[The request]: Copy the entries below line for line, with no changes.

[Materials provided]:
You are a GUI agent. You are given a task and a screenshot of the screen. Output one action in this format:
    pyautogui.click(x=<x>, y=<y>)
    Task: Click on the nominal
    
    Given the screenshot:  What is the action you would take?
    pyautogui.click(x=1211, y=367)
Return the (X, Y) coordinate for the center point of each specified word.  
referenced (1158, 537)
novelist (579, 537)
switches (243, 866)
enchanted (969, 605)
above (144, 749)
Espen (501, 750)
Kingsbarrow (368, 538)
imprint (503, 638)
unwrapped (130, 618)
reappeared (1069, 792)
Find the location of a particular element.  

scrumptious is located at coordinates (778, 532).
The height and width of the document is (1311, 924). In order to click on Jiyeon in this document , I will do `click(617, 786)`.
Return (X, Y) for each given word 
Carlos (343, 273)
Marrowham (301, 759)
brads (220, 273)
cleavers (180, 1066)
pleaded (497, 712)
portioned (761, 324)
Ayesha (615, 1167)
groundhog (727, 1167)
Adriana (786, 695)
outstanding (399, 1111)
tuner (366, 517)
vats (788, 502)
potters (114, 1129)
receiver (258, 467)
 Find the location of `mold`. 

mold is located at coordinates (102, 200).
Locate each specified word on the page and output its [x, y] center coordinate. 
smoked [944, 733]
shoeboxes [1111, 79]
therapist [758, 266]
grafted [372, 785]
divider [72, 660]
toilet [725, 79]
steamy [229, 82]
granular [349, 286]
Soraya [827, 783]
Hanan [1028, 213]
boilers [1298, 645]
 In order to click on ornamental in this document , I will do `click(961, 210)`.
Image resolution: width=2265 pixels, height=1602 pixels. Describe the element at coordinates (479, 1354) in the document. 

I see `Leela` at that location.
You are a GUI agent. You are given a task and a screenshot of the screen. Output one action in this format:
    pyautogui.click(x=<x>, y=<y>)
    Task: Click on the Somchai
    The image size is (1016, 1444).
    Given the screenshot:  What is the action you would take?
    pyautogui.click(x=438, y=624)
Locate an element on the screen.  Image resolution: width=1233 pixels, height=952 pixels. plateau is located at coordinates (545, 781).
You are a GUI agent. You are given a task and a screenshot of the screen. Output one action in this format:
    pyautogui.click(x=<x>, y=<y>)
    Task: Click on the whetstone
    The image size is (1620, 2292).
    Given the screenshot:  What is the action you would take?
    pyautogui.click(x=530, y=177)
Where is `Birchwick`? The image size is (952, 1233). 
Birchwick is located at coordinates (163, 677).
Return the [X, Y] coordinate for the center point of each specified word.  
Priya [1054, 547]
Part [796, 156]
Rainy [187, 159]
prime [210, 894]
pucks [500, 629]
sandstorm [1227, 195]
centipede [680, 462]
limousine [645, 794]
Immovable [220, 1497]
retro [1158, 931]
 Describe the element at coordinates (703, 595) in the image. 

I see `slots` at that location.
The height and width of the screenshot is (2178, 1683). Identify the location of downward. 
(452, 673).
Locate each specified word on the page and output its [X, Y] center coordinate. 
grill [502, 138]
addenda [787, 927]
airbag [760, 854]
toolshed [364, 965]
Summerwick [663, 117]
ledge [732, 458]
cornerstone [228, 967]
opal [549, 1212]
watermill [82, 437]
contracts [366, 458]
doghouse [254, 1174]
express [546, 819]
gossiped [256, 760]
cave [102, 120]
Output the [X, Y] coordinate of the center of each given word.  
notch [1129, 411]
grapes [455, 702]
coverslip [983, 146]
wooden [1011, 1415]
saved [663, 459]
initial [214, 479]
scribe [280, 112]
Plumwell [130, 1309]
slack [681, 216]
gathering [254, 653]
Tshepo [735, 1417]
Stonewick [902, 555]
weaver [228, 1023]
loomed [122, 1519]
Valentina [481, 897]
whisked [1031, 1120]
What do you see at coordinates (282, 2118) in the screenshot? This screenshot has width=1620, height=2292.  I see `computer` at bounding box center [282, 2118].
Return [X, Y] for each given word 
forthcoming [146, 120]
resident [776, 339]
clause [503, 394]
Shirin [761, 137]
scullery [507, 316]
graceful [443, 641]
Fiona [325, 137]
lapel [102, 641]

[Solution]:
You are a GUI agent. You are given a task and a screenshot of the screen. Output one action in this format:
    pyautogui.click(x=<x>, y=<y>)
    Task: Click on the nominal
    
    Given the screenshot:  What is the action you would take?
    pyautogui.click(x=1211, y=367)
Return the (X, Y) coordinate for the center point of each specified word.  
referenced (1158, 537)
novelist (579, 537)
switches (243, 866)
enchanted (969, 605)
above (144, 749)
Espen (501, 750)
Kingsbarrow (368, 538)
imprint (503, 638)
unwrapped (130, 618)
reappeared (1069, 792)
Find the location of a particular element.  

scrumptious is located at coordinates (778, 532).
The height and width of the document is (1311, 924). In order to click on Jiyeon in this document , I will do `click(617, 786)`.
Return (X, Y) for each given word 
Carlos (343, 273)
Marrowham (301, 759)
brads (220, 273)
cleavers (180, 1066)
pleaded (497, 712)
portioned (761, 324)
Ayesha (615, 1167)
groundhog (727, 1167)
Adriana (786, 695)
outstanding (399, 1111)
tuner (366, 517)
vats (788, 502)
potters (114, 1129)
receiver (258, 467)
 Find the location of `mold`. 

mold is located at coordinates (102, 200).
Locate each specified word on the page and output its [x, y] center coordinate. 
smoked [944, 733]
shoeboxes [1111, 79]
therapist [758, 266]
grafted [372, 785]
divider [72, 660]
toilet [725, 79]
steamy [229, 82]
granular [349, 286]
Soraya [827, 783]
Hanan [1028, 213]
boilers [1298, 645]
 In order to click on ornamental in this document , I will do `click(961, 210)`.
Image resolution: width=2265 pixels, height=1602 pixels. Describe the element at coordinates (479, 1354) in the document. 

I see `Leela` at that location.
You are a GUI agent. You are given a task and a screenshot of the screen. Output one action in this format:
    pyautogui.click(x=<x>, y=<y>)
    Task: Click on the Somchai
    The image size is (1016, 1444).
    Given the screenshot:  What is the action you would take?
    pyautogui.click(x=438, y=624)
Locate an element on the screen.  Image resolution: width=1233 pixels, height=952 pixels. plateau is located at coordinates (545, 781).
You are a GUI agent. You are given a task and a screenshot of the screen. Output one action in this format:
    pyautogui.click(x=<x>, y=<y>)
    Task: Click on the whetstone
    The image size is (1620, 2292).
    Given the screenshot:  What is the action you would take?
    pyautogui.click(x=530, y=177)
Where is `Birchwick`? The image size is (952, 1233). 
Birchwick is located at coordinates (163, 677).
Return the [X, Y] coordinate for the center point of each specified word.  
Priya [1054, 547]
Part [796, 156]
Rainy [187, 159]
prime [210, 894]
pucks [500, 629]
sandstorm [1227, 195]
centipede [680, 462]
limousine [645, 794]
Immovable [220, 1497]
retro [1158, 931]
 Describe the element at coordinates (703, 595) in the image. 

I see `slots` at that location.
The height and width of the screenshot is (2178, 1683). Identify the location of downward. 
(452, 673).
Locate each specified word on the page and output its [X, Y] center coordinate. 
grill [502, 138]
addenda [787, 927]
airbag [760, 854]
toolshed [364, 965]
Summerwick [663, 117]
ledge [732, 458]
cornerstone [228, 967]
opal [549, 1212]
watermill [82, 437]
contracts [366, 458]
doghouse [254, 1174]
express [546, 819]
gossiped [256, 760]
cave [102, 120]
Output the [X, Y] coordinate of the center of each given word.  
notch [1129, 411]
grapes [455, 702]
coverslip [983, 146]
wooden [1011, 1415]
saved [663, 459]
initial [214, 479]
scribe [280, 112]
Plumwell [130, 1309]
slack [681, 216]
gathering [254, 653]
Tshepo [735, 1417]
Stonewick [902, 555]
weaver [228, 1023]
loomed [122, 1519]
Valentina [481, 897]
whisked [1031, 1120]
What do you see at coordinates (282, 2118) in the screenshot? This screenshot has width=1620, height=2292.  I see `computer` at bounding box center [282, 2118].
Return [X, Y] for each given word 
forthcoming [146, 120]
resident [776, 339]
clause [503, 394]
Shirin [761, 137]
scullery [507, 316]
graceful [443, 641]
Fiona [325, 137]
lapel [102, 641]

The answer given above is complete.